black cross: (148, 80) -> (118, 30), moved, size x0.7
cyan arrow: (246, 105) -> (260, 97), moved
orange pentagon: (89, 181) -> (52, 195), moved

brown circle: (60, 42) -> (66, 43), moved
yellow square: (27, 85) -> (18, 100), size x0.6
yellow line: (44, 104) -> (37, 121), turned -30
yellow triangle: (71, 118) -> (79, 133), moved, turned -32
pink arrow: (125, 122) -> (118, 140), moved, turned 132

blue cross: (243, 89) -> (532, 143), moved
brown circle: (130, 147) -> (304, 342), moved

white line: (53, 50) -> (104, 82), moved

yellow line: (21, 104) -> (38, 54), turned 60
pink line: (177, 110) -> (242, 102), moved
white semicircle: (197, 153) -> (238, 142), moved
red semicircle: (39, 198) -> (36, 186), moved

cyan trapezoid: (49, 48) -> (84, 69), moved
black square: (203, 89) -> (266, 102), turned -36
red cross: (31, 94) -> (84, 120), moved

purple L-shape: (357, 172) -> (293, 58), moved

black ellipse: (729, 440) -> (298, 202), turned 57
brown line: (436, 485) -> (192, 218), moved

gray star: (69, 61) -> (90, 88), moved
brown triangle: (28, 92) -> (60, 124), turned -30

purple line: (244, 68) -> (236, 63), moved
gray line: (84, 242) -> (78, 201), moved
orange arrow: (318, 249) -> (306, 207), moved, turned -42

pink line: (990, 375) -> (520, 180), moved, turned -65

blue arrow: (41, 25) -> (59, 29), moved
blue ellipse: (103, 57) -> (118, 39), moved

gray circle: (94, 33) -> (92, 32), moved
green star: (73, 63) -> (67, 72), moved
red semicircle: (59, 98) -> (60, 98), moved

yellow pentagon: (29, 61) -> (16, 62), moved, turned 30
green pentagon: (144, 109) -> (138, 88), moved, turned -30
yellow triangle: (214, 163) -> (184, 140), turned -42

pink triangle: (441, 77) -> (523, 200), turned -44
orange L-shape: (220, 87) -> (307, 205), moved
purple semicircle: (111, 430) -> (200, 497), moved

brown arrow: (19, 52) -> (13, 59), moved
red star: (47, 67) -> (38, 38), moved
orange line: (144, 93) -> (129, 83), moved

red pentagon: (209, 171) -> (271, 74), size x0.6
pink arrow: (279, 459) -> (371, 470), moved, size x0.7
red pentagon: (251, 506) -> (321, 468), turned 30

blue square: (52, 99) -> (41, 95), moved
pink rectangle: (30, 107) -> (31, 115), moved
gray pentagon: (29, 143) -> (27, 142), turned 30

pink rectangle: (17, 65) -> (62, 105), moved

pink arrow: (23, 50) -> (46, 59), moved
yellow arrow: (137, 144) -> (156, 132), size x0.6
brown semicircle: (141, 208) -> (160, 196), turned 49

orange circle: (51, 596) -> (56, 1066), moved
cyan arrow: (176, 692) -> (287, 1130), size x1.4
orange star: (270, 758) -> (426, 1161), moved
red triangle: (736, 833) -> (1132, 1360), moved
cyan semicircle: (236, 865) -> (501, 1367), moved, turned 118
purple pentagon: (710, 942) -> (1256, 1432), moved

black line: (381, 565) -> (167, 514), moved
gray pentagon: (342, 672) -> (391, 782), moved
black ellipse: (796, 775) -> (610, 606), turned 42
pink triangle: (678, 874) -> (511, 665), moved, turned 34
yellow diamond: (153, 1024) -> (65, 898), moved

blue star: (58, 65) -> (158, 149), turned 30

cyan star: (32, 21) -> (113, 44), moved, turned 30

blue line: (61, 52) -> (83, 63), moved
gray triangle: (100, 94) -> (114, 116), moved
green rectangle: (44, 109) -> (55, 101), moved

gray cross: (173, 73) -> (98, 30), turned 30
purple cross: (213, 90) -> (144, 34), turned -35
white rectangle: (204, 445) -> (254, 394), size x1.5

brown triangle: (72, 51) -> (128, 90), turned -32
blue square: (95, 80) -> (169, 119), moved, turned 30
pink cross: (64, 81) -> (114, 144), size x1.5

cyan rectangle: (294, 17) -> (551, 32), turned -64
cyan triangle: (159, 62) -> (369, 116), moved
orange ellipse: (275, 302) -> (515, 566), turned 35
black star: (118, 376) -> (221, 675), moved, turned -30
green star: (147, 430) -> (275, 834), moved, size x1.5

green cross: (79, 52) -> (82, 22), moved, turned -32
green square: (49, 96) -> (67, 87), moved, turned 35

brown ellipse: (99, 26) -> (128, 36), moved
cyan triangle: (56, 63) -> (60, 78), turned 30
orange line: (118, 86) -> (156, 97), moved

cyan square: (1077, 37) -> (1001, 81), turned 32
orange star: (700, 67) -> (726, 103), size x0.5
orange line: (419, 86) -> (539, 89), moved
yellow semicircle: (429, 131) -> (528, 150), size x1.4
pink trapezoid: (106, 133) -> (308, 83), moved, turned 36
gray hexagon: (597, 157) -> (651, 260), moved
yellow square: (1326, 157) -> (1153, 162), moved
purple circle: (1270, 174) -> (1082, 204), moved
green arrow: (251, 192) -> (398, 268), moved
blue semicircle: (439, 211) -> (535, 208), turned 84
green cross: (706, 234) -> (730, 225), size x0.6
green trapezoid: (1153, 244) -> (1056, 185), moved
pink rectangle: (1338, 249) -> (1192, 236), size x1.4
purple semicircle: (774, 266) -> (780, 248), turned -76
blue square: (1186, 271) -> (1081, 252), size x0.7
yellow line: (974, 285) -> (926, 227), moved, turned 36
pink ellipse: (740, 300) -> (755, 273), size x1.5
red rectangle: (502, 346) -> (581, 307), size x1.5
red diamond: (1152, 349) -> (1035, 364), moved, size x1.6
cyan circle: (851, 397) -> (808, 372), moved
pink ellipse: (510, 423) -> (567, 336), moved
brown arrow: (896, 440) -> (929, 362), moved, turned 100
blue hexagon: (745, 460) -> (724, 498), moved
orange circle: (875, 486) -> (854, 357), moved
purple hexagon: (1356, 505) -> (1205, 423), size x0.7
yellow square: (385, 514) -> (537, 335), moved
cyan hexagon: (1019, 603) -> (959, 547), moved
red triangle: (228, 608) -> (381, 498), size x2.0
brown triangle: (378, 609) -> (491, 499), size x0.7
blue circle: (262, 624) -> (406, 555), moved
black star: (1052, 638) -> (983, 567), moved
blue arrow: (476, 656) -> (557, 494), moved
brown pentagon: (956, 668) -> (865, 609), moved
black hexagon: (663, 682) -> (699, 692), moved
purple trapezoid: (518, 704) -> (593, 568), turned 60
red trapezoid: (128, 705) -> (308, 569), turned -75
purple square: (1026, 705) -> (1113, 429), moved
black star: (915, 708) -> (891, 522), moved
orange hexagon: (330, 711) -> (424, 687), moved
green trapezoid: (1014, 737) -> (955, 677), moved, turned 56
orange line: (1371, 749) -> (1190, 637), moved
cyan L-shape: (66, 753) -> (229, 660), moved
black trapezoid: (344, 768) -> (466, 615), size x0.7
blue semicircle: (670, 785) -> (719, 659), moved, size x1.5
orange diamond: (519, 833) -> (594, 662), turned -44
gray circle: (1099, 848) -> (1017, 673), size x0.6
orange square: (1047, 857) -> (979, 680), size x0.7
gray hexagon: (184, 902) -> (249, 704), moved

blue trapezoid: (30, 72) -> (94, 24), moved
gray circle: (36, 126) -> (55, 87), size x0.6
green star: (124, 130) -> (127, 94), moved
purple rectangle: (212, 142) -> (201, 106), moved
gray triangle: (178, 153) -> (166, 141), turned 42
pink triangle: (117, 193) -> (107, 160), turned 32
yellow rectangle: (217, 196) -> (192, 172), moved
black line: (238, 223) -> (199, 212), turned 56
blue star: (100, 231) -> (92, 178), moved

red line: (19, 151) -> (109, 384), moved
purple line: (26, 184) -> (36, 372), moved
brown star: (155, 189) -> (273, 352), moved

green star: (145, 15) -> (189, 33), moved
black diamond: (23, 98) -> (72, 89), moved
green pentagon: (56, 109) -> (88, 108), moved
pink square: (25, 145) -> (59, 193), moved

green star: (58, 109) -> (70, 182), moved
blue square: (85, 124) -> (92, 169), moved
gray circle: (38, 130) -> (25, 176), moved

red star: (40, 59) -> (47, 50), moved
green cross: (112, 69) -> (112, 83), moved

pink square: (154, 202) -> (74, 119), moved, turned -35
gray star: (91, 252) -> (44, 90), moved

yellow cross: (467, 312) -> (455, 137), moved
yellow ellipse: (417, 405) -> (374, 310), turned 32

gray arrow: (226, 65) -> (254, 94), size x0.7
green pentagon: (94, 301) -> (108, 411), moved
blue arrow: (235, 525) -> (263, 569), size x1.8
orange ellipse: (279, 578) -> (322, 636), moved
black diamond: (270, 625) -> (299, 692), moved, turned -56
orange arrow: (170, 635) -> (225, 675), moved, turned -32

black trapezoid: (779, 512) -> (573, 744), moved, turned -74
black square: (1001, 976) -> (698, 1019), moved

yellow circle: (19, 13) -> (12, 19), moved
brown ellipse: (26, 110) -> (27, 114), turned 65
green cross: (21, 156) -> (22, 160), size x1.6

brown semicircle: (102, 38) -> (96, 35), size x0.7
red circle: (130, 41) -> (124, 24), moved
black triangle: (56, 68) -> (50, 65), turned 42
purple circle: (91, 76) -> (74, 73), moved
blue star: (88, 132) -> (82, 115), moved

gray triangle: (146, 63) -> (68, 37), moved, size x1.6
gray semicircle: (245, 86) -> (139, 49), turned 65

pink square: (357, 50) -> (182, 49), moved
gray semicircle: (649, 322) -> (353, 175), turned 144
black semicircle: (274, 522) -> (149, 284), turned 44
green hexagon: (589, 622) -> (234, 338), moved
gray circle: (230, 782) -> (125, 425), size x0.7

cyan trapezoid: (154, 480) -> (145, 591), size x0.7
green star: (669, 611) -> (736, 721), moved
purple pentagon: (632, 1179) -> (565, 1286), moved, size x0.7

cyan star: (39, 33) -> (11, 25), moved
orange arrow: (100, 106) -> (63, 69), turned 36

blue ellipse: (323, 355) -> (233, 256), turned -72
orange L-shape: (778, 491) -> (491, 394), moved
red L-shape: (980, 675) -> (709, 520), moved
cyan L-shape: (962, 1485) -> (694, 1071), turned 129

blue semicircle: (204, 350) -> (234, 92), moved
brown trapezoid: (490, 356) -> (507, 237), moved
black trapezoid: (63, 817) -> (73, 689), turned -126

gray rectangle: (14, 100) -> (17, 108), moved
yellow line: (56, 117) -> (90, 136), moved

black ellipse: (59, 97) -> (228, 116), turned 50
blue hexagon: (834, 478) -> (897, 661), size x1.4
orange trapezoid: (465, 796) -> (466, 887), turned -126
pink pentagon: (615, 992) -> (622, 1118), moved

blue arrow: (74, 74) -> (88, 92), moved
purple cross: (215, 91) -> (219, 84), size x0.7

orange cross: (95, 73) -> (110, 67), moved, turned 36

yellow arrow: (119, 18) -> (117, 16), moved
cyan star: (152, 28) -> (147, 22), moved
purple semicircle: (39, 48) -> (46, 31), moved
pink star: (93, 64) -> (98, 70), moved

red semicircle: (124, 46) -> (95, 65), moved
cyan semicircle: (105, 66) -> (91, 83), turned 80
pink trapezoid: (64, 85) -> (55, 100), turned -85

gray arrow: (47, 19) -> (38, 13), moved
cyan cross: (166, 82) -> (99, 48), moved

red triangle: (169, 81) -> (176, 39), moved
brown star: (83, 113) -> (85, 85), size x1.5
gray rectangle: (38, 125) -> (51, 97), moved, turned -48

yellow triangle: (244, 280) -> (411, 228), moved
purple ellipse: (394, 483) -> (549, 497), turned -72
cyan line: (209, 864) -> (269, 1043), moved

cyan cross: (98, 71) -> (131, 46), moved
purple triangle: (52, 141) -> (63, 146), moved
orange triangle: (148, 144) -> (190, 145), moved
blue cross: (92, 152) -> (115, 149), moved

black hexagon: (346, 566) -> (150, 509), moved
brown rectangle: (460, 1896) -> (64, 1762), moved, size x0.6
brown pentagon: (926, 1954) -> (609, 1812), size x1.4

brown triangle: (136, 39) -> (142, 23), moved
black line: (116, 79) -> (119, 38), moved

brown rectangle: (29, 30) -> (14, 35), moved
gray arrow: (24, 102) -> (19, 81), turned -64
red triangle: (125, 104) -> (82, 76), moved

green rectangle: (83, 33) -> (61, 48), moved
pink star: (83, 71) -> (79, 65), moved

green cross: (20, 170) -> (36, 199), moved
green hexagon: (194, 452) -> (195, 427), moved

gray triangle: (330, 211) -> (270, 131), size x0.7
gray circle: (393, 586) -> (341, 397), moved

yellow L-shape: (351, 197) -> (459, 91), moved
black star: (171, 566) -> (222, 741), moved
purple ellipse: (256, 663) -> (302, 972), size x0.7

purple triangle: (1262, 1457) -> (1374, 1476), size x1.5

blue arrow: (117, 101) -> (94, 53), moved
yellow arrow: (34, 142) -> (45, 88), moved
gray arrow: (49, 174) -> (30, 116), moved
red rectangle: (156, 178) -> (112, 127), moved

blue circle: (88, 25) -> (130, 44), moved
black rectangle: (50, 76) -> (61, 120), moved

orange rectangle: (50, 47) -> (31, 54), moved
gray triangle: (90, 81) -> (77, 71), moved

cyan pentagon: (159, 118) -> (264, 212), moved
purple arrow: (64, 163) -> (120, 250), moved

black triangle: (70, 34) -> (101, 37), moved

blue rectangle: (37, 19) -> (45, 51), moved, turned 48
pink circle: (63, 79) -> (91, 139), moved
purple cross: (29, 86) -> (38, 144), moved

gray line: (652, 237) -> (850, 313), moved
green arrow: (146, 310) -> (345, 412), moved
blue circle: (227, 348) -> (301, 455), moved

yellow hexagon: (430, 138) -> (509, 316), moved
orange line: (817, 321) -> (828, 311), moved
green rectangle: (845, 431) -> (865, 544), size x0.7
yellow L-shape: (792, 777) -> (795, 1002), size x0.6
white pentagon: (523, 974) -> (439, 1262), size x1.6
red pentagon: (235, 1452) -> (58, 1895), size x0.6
|---|
About this task => Reproduce exactly the stretch of the material above that starts at the line with "red triangle: (169, 81) -> (176, 39), moved" and ends at the line with "brown pentagon: (926, 1954)", both included, and nothing else.

Answer box =>
red triangle: (169, 81) -> (176, 39), moved
brown star: (83, 113) -> (85, 85), size x1.5
gray rectangle: (38, 125) -> (51, 97), moved, turned -48

yellow triangle: (244, 280) -> (411, 228), moved
purple ellipse: (394, 483) -> (549, 497), turned -72
cyan line: (209, 864) -> (269, 1043), moved

cyan cross: (98, 71) -> (131, 46), moved
purple triangle: (52, 141) -> (63, 146), moved
orange triangle: (148, 144) -> (190, 145), moved
blue cross: (92, 152) -> (115, 149), moved

black hexagon: (346, 566) -> (150, 509), moved
brown rectangle: (460, 1896) -> (64, 1762), moved, size x0.6
brown pentagon: (926, 1954) -> (609, 1812), size x1.4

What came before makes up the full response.